**Action item**
Although the entries contain pictures, return everything else in them verbatim and omit the pictures.

**Data provided**
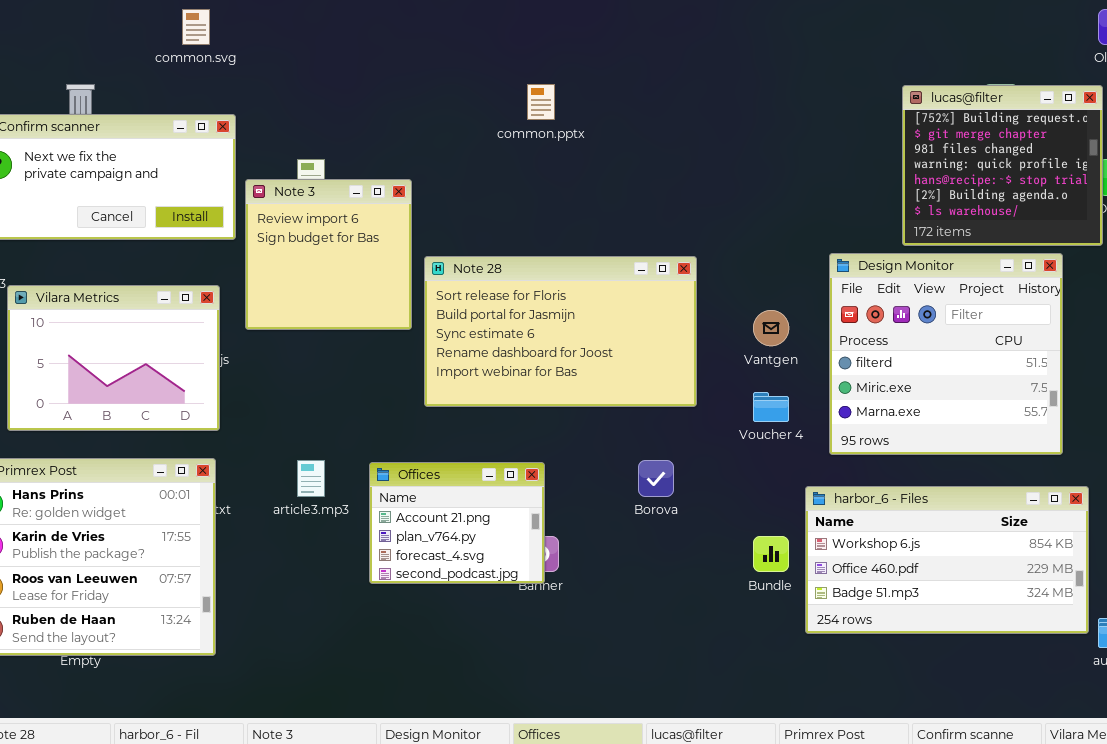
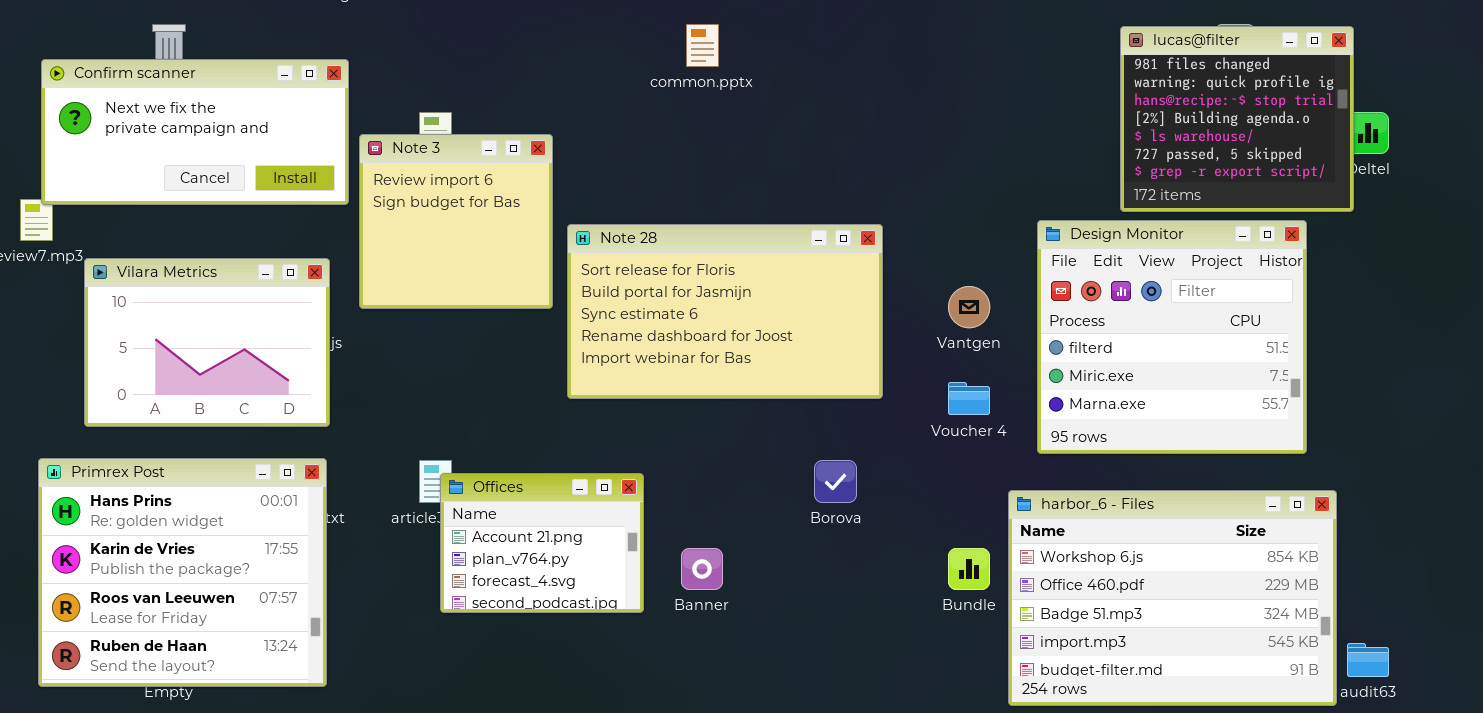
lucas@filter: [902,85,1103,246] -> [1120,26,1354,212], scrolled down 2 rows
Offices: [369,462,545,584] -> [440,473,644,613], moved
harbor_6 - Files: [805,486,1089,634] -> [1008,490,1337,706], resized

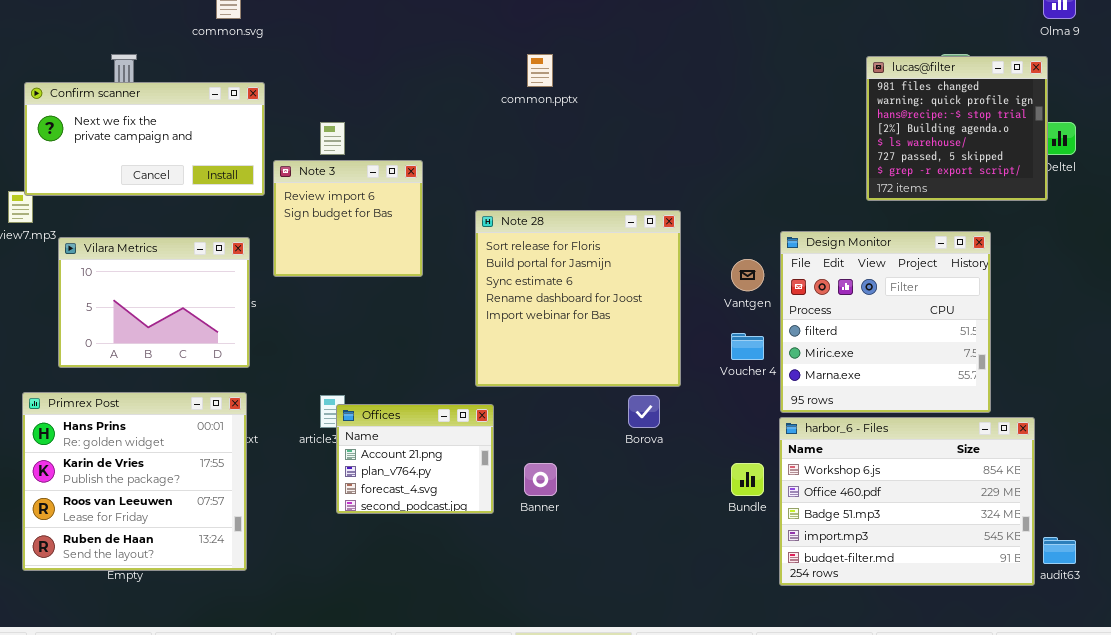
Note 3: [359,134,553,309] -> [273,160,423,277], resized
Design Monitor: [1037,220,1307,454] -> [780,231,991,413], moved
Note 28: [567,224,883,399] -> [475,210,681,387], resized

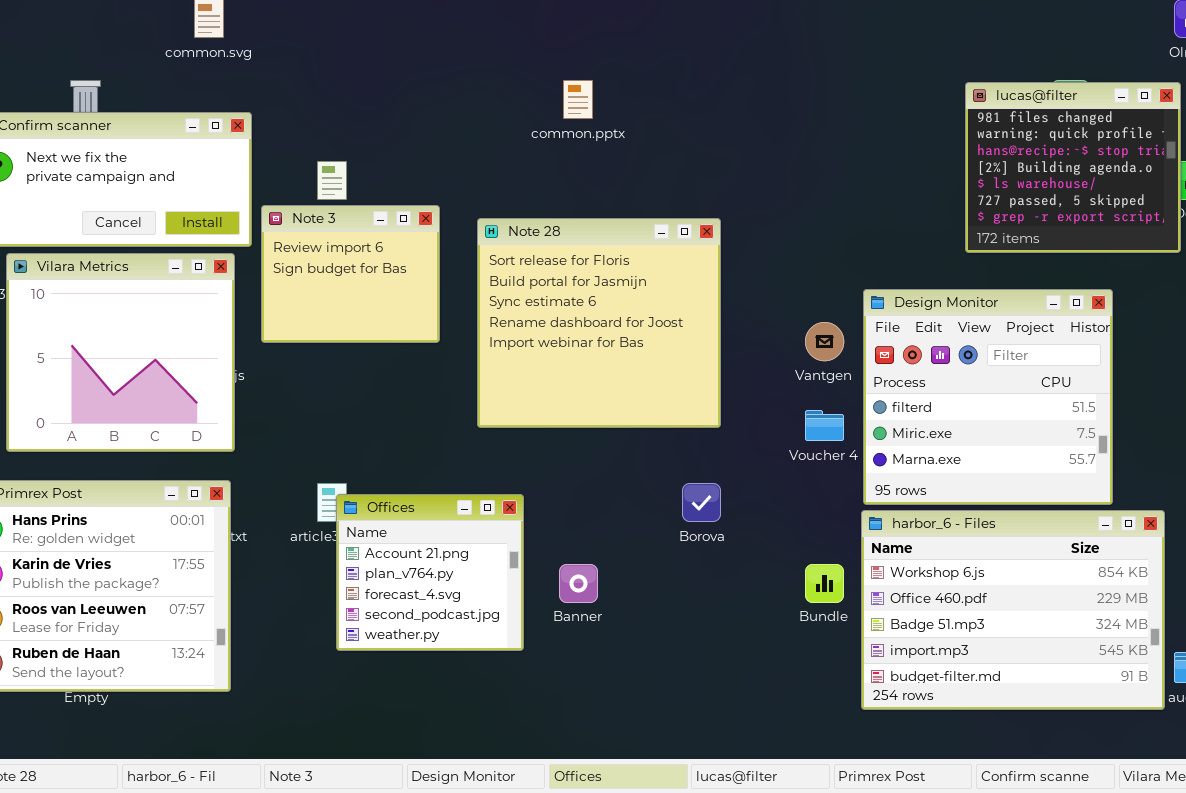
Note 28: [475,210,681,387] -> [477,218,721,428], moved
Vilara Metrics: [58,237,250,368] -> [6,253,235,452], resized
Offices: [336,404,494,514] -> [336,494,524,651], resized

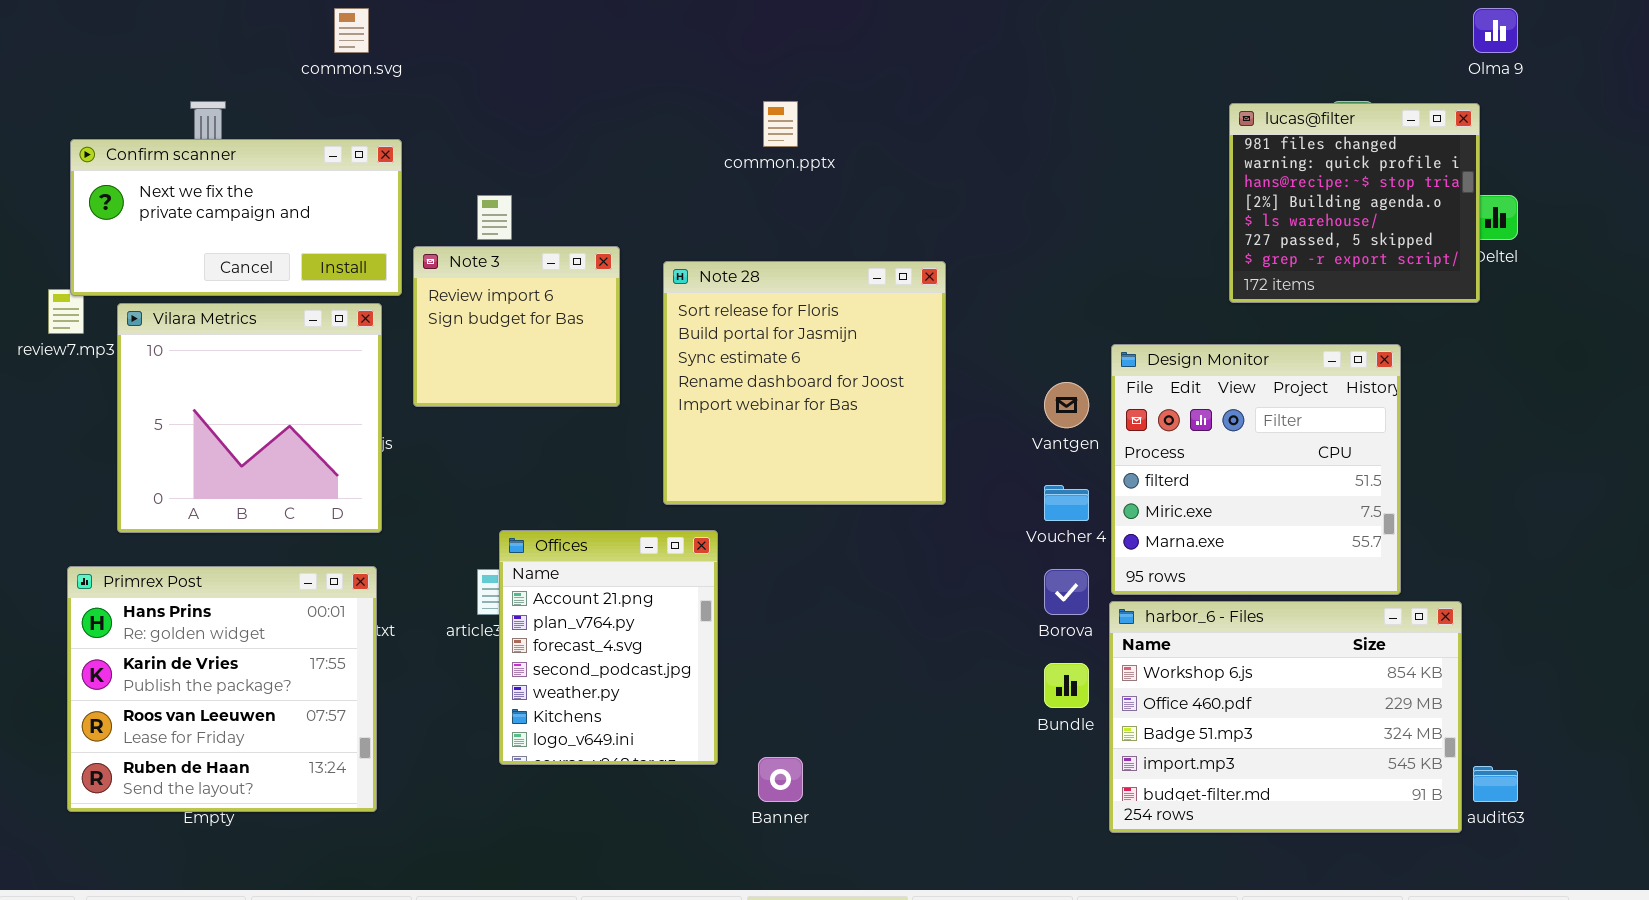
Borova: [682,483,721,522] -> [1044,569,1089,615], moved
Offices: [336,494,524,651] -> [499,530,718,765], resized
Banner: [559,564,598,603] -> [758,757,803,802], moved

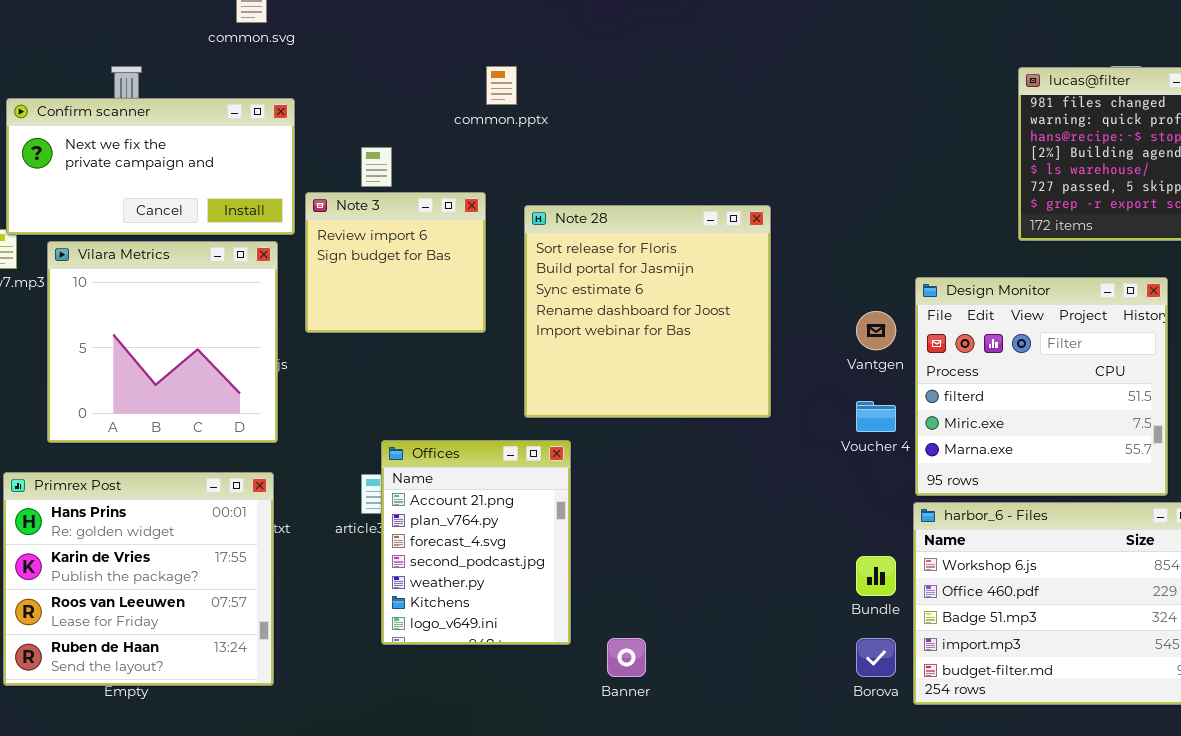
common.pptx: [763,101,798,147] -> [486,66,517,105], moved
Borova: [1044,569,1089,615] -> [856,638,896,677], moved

**Solved exercise**
lucas@filter: [902,85,1103,246] -> [1120,26,1354,212], scrolled down 2 rows
Offices: [369,462,545,584] -> [440,473,644,613], moved
harbor_6 - Files: [805,486,1089,634] -> [1008,490,1337,706], resized

Note 3: [359,134,553,309] -> [273,160,423,277], resized
Design Monitor: [1037,220,1307,454] -> [780,231,991,413], moved
Note 28: [567,224,883,399] -> [475,210,681,387], resized

Note 28: [475,210,681,387] -> [477,218,721,428], moved
Vilara Metrics: [58,237,250,368] -> [6,253,235,452], resized
Offices: [336,404,494,514] -> [336,494,524,651], resized

Borova: [682,483,721,522] -> [1044,569,1089,615], moved
Offices: [336,494,524,651] -> [499,530,718,765], resized
Banner: [559,564,598,603] -> [758,757,803,802], moved

common.pptx: [763,101,798,147] -> [486,66,517,105], moved
Borova: [1044,569,1089,615] -> [856,638,896,677], moved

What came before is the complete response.